To do:
Without adding or dropping anything, copy the entries below.

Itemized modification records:

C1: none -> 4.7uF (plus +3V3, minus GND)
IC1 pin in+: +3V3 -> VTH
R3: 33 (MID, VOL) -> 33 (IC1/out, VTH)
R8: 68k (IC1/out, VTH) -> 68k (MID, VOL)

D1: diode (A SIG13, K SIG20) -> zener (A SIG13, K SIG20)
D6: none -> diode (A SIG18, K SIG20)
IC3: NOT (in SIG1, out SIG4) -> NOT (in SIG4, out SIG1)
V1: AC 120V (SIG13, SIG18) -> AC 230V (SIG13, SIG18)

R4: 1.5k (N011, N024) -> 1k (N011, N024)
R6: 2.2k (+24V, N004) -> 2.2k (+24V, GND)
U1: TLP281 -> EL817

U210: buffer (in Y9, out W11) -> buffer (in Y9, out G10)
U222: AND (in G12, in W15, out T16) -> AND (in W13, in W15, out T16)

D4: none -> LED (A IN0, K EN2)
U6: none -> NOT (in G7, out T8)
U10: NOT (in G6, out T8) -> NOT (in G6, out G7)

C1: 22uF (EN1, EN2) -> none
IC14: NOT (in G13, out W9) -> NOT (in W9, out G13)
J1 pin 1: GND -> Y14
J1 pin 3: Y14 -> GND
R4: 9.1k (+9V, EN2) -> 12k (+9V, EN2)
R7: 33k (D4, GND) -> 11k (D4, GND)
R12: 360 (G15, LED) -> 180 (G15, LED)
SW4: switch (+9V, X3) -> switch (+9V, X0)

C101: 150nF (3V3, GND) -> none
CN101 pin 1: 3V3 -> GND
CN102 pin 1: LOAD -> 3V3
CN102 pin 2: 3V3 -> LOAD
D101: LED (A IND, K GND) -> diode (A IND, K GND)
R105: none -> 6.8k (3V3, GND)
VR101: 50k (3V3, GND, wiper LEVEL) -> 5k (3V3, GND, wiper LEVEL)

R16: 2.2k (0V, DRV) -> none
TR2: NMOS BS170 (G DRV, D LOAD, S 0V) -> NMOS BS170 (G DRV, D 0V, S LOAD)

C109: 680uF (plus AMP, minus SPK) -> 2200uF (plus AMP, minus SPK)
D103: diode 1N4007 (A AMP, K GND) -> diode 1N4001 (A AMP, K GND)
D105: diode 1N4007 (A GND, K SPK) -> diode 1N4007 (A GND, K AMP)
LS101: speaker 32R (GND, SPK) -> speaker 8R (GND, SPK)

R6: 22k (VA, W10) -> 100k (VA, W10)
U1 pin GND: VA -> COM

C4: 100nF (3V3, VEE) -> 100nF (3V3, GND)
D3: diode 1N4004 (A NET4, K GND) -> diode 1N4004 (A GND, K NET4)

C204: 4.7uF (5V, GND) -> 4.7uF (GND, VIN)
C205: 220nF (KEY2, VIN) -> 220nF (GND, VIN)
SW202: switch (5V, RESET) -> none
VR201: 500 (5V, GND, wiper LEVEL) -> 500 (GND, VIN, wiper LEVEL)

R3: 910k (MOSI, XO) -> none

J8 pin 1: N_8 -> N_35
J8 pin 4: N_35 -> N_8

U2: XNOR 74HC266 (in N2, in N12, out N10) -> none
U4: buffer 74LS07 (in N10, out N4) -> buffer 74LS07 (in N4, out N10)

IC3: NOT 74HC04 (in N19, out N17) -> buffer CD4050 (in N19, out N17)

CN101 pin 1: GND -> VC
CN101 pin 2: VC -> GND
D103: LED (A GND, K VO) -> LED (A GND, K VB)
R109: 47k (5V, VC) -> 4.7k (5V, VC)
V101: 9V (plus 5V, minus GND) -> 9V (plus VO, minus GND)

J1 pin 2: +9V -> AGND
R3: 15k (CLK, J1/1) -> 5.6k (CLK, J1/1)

Output of the task:
C1: none -> 4.7uF (plus +3V3, minus GND)
IC1 pin in+: +3V3 -> VTH
R3: 33 (MID, VOL) -> 33 (IC1/out, VTH)
R8: 68k (IC1/out, VTH) -> 68k (MID, VOL)

D1: diode (A SIG13, K SIG20) -> zener (A SIG13, K SIG20)
D6: none -> diode (A SIG18, K SIG20)
IC3: NOT (in SIG1, out SIG4) -> NOT (in SIG4, out SIG1)
V1: AC 120V (SIG13, SIG18) -> AC 230V (SIG13, SIG18)

R4: 1.5k (N011, N024) -> 1k (N011, N024)
R6: 2.2k (+24V, N004) -> 2.2k (+24V, GND)
U1: TLP281 -> EL817

U210: buffer (in Y9, out W11) -> buffer (in Y9, out G10)
U222: AND (in G12, in W15, out T16) -> AND (in W13, in W15, out T16)

D4: none -> LED (A IN0, K EN2)
U6: none -> NOT (in G7, out T8)
U10: NOT (in G6, out T8) -> NOT (in G6, out G7)

C1: 22uF (EN1, EN2) -> none
IC14: NOT (in G13, out W9) -> NOT (in W9, out G13)
J1 pin 1: GND -> Y14
J1 pin 3: Y14 -> GND
R4: 9.1k (+9V, EN2) -> 12k (+9V, EN2)
R7: 33k (D4, GND) -> 11k (D4, GND)
R12: 360 (G15, LED) -> 180 (G15, LED)
SW4: switch (+9V, X3) -> switch (+9V, X0)

C101: 150nF (3V3, GND) -> none
CN101 pin 1: 3V3 -> GND
CN102 pin 1: LOAD -> 3V3
CN102 pin 2: 3V3 -> LOAD
D101: LED (A IND, K GND) -> diode (A IND, K GND)
R105: none -> 6.8k (3V3, GND)
VR101: 50k (3V3, GND, wiper LEVEL) -> 5k (3V3, GND, wiper LEVEL)

R16: 2.2k (0V, DRV) -> none
TR2: NMOS BS170 (G DRV, D LOAD, S 0V) -> NMOS BS170 (G DRV, D 0V, S LOAD)

C109: 680uF (plus AMP, minus SPK) -> 2200uF (plus AMP, minus SPK)
D103: diode 1N4007 (A AMP, K GND) -> diode 1N4001 (A AMP, K GND)
D105: diode 1N4007 (A GND, K SPK) -> diode 1N4007 (A GND, K AMP)
LS101: speaker 32R (GND, SPK) -> speaker 8R (GND, SPK)

R6: 22k (VA, W10) -> 100k (VA, W10)
U1 pin GND: VA -> COM

C4: 100nF (3V3, VEE) -> 100nF (3V3, GND)
D3: diode 1N4004 (A NET4, K GND) -> diode 1N4004 (A GND, K NET4)

C204: 4.7uF (5V, GND) -> 4.7uF (GND, VIN)
C205: 220nF (KEY2, VIN) -> 220nF (GND, VIN)
SW202: switch (5V, RESET) -> none
VR201: 500 (5V, GND, wiper LEVEL) -> 500 (GND, VIN, wiper LEVEL)

R3: 910k (MOSI, XO) -> none

J8 pin 1: N_8 -> N_35
J8 pin 4: N_35 -> N_8

U2: XNOR 74HC266 (in N2, in N12, out N10) -> none
U4: buffer 74LS07 (in N10, out N4) -> buffer 74LS07 (in N4, out N10)

IC3: NOT 74HC04 (in N19, out N17) -> buffer CD4050 (in N19, out N17)

CN101 pin 1: GND -> VC
CN101 pin 2: VC -> GND
D103: LED (A GND, K VO) -> LED (A GND, K VB)
R109: 47k (5V, VC) -> 4.7k (5V, VC)
V101: 9V (plus 5V, minus GND) -> 9V (plus VO, minus GND)

J1 pin 2: +9V -> AGND
R3: 15k (CLK, J1/1) -> 5.6k (CLK, J1/1)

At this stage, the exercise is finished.